» **Task to carry out**:
Only the pictures are to be left out; return the rest of the data exactly as it stands.

» **Information**:
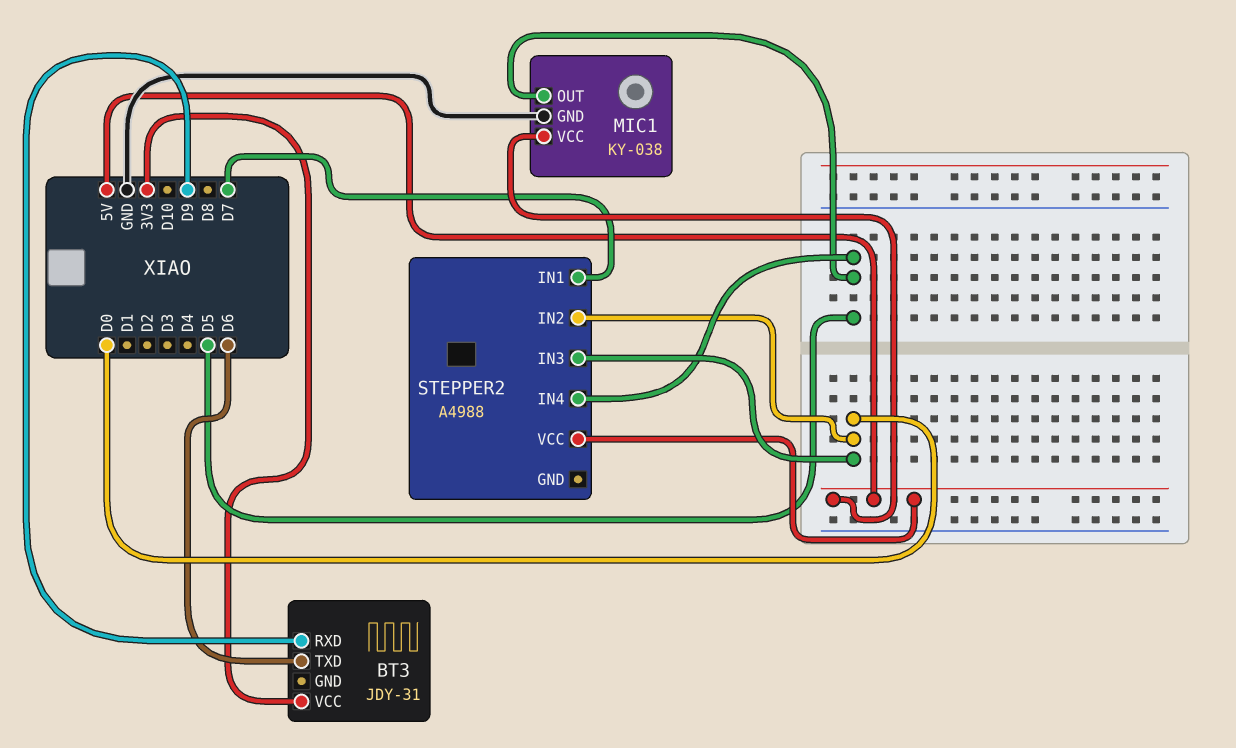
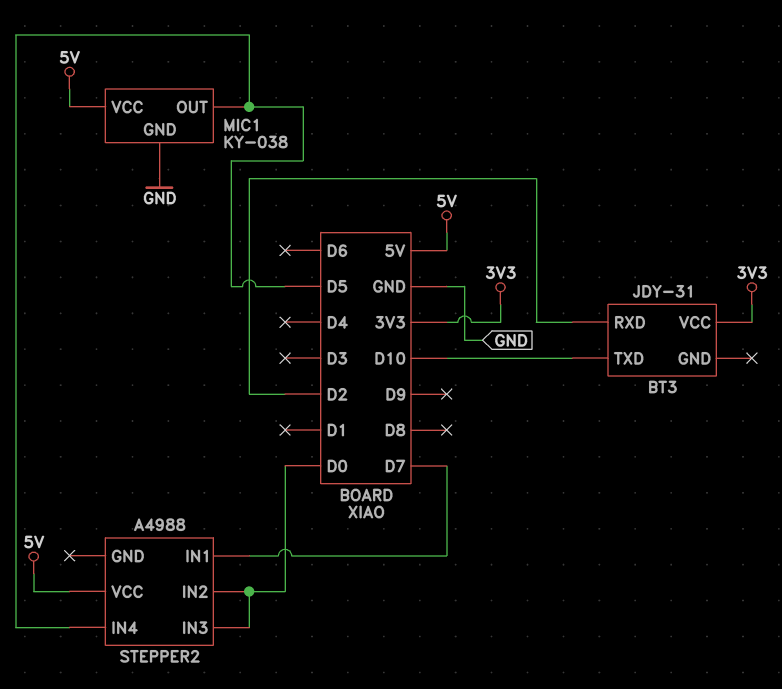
BT3 pin RXD: D9 -> D2
BT3 pin TXD: D6 -> D10

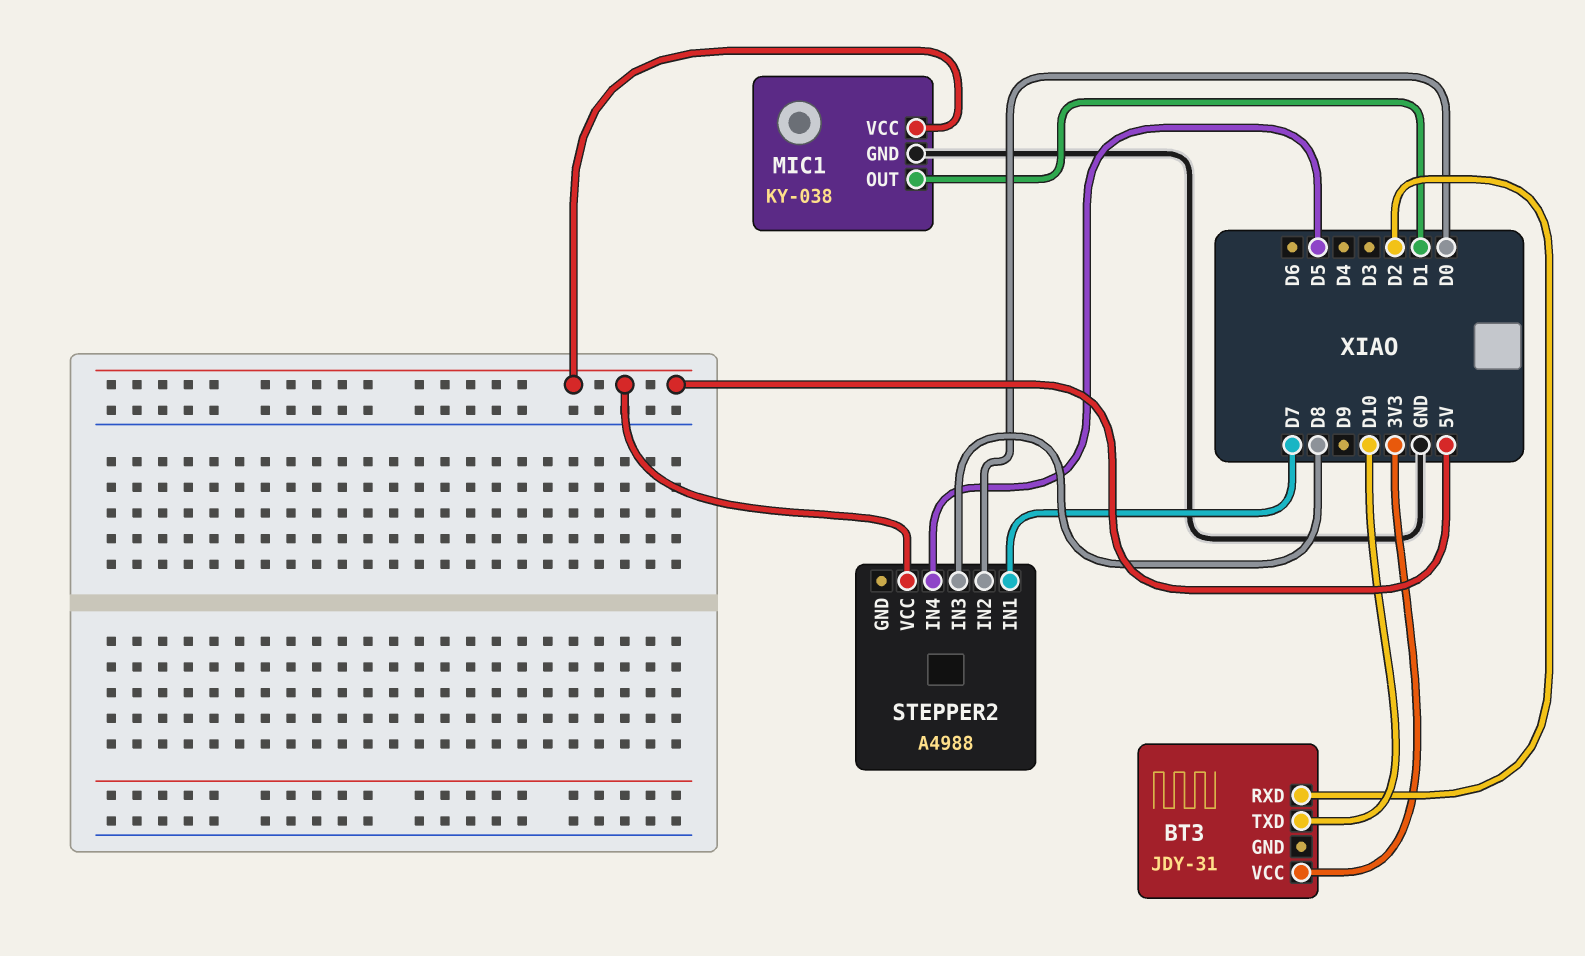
MIC1 pin OUT: D5 -> D1
STEPPER2 pin IN3: D0 -> D8

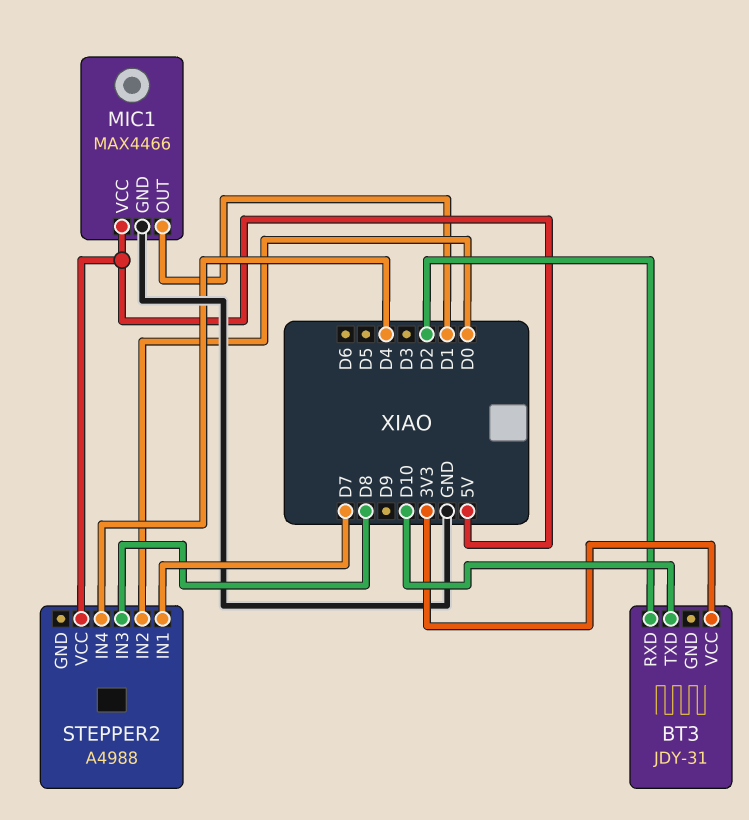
MIC1: KY-038 -> MAX4466
STEPPER2 pin IN4: D5 -> D4

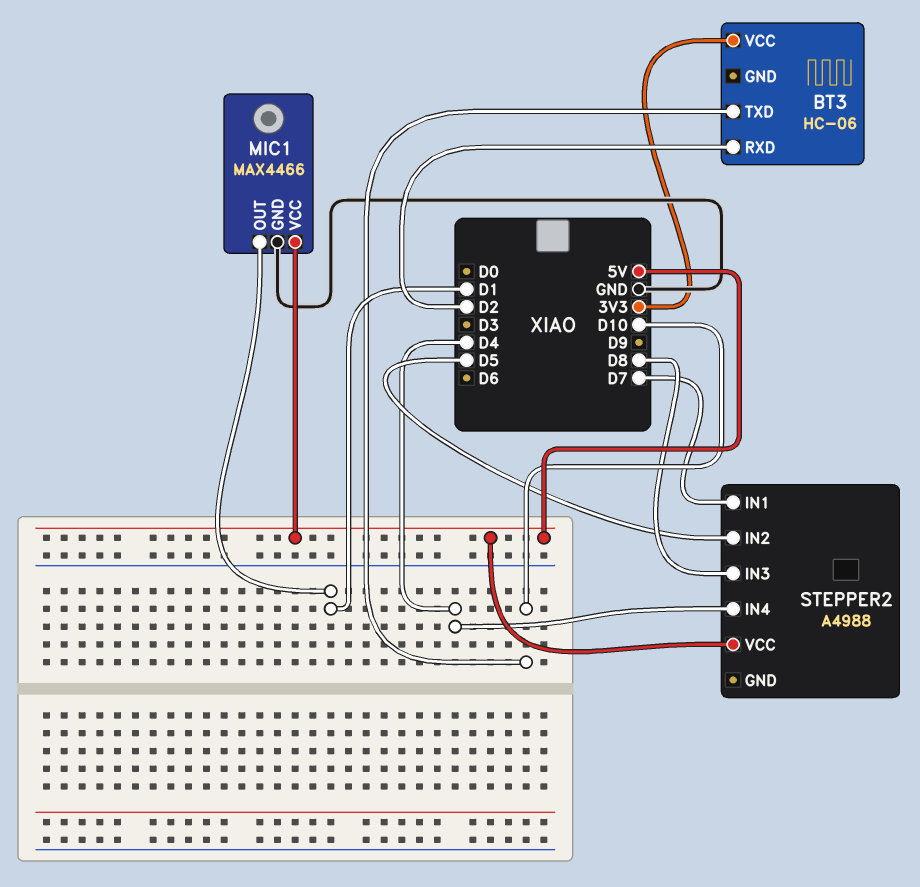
BT3: JDY-31 -> HC-06
STEPPER2 pin IN2: D0 -> D5

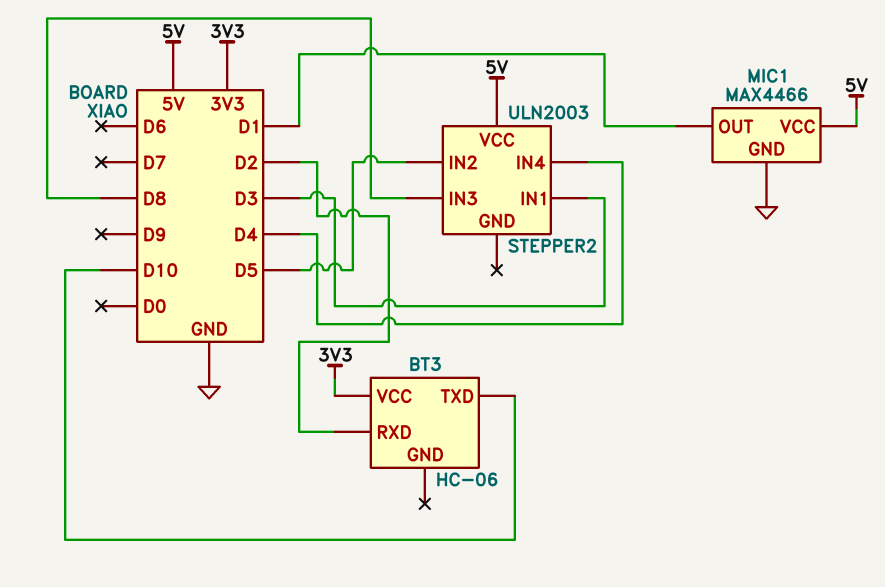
STEPPER2: A4988 -> ULN2003
STEPPER2 pin IN1: D7 -> D3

» **Solution to the problem**:
BT3 pin RXD: D9 -> D2
BT3 pin TXD: D6 -> D10

MIC1 pin OUT: D5 -> D1
STEPPER2 pin IN3: D0 -> D8

MIC1: KY-038 -> MAX4466
STEPPER2 pin IN4: D5 -> D4

BT3: JDY-31 -> HC-06
STEPPER2 pin IN2: D0 -> D5

STEPPER2: A4988 -> ULN2003
STEPPER2 pin IN1: D7 -> D3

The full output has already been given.